__What you will do__:
When you reach the line in the listing below that contains "camera: 30 degrees left, 0 degrees up", begin returning lines exactly as written, and stop after the line that contains "(570, 224) = (392, 172): white". Return no other lines.

__Data records__:
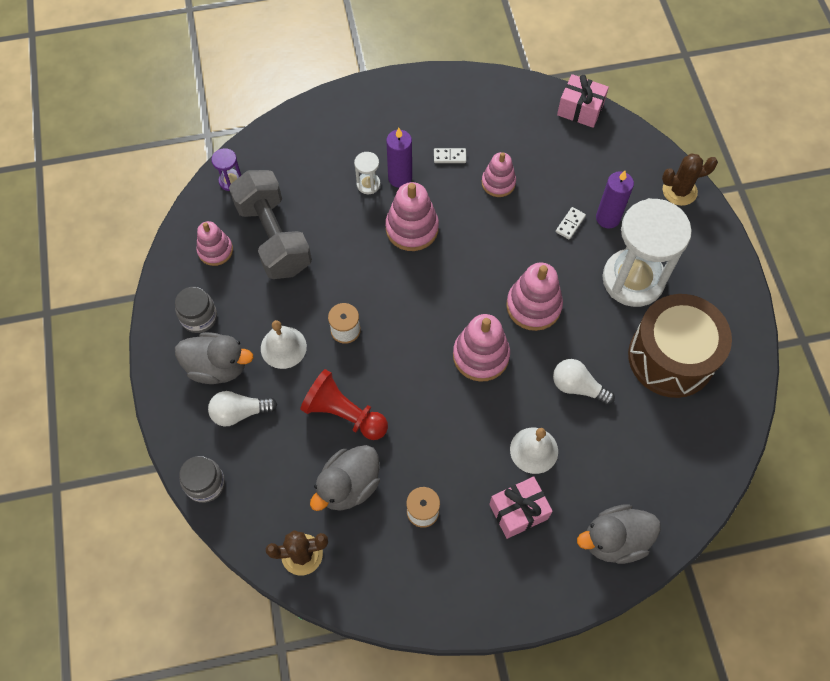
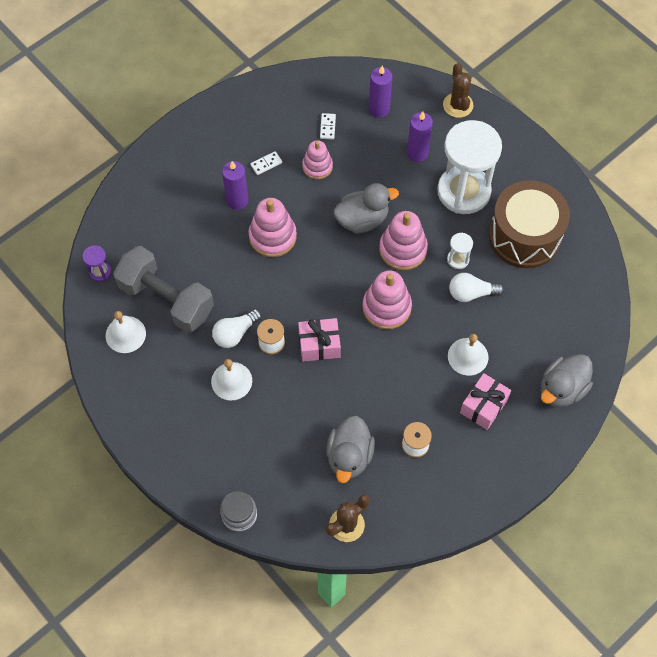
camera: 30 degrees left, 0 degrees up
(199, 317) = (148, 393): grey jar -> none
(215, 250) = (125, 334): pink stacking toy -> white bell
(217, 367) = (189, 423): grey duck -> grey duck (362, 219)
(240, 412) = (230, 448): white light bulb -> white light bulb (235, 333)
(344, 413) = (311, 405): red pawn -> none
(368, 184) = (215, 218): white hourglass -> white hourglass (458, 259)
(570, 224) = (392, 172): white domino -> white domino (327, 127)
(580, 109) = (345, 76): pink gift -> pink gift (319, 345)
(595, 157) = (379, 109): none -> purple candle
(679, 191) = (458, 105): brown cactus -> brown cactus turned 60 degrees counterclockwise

==

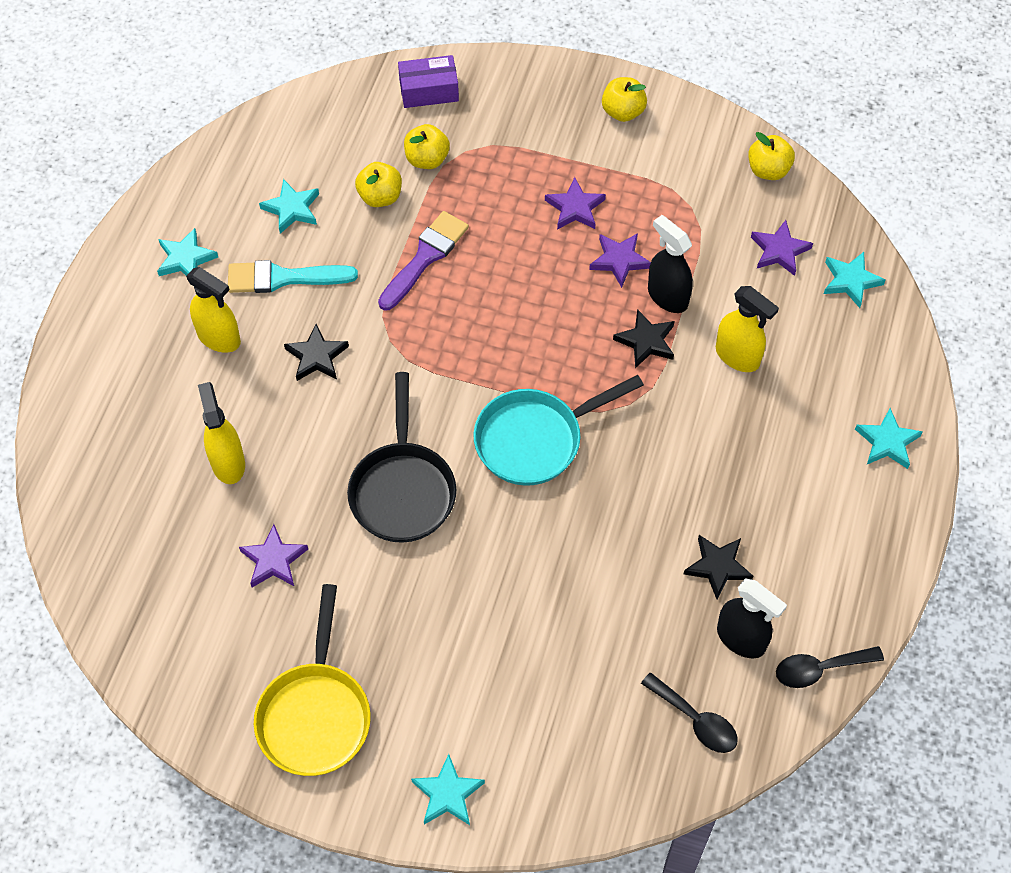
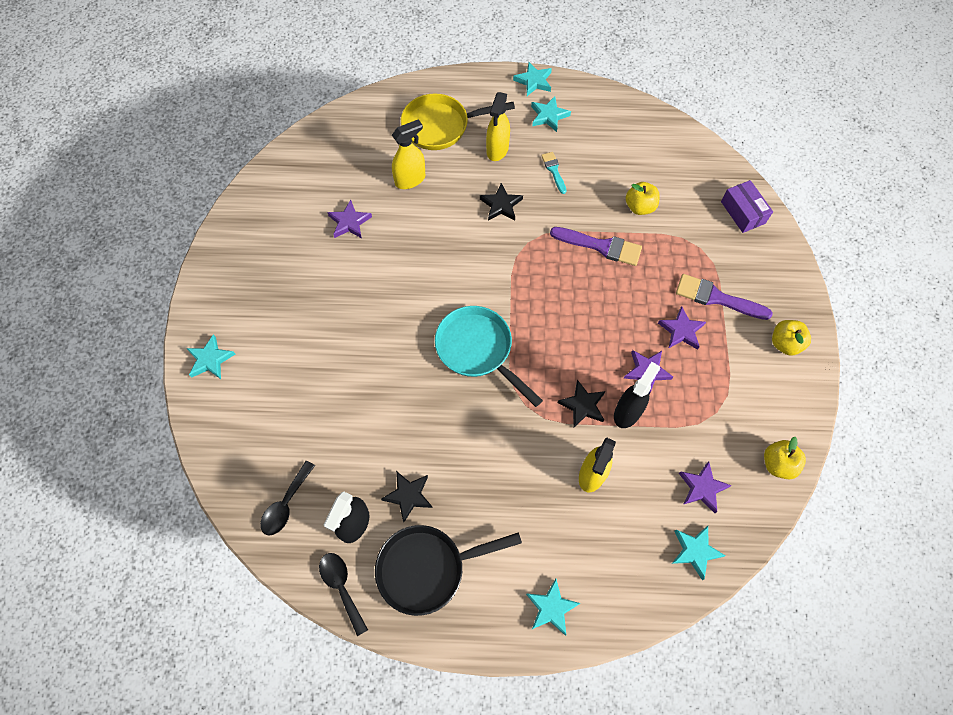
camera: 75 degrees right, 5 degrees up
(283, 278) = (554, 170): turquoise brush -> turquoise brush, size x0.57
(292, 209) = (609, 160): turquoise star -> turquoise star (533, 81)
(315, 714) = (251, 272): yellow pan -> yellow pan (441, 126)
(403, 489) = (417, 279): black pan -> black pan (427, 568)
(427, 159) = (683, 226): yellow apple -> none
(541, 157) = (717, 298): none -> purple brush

...

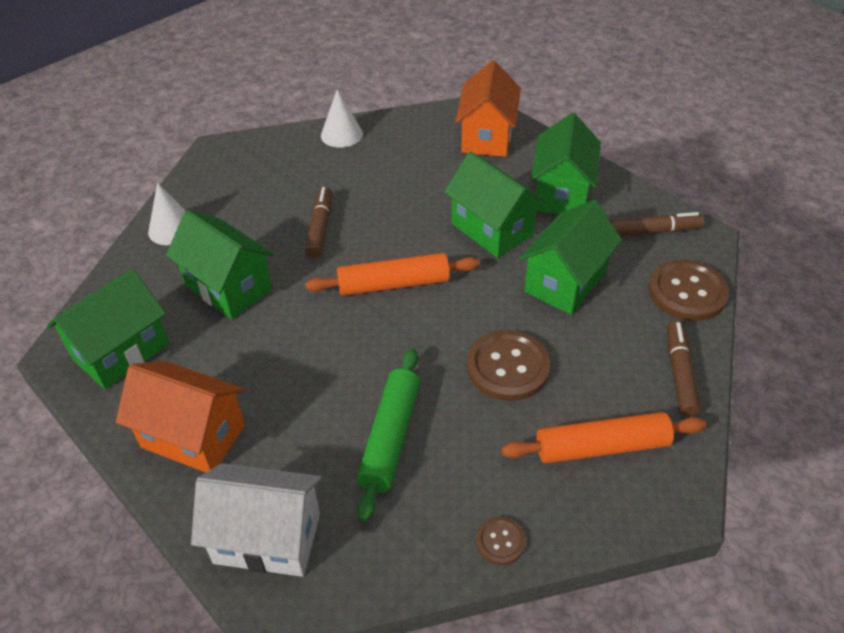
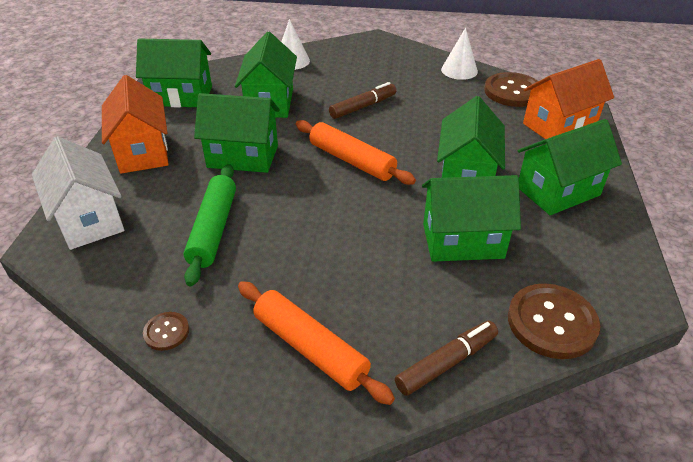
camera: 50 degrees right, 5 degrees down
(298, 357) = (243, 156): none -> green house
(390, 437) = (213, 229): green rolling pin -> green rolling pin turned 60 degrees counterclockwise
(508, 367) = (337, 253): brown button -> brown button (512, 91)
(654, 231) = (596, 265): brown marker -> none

__Result below__:
camera: 30 degrees left, 0 degrees up
(199, 317) = (148, 393): grey jar -> none
(215, 250) = (125, 334): pink stacking toy -> white bell
(217, 367) = (189, 423): grey duck -> grey duck (362, 219)
(240, 412) = (230, 448): white light bulb -> white light bulb (235, 333)
(344, 413) = (311, 405): red pawn -> none
(368, 184) = (215, 218): white hourglass -> white hourglass (458, 259)
(570, 224) = (392, 172): white domino -> white domino (327, 127)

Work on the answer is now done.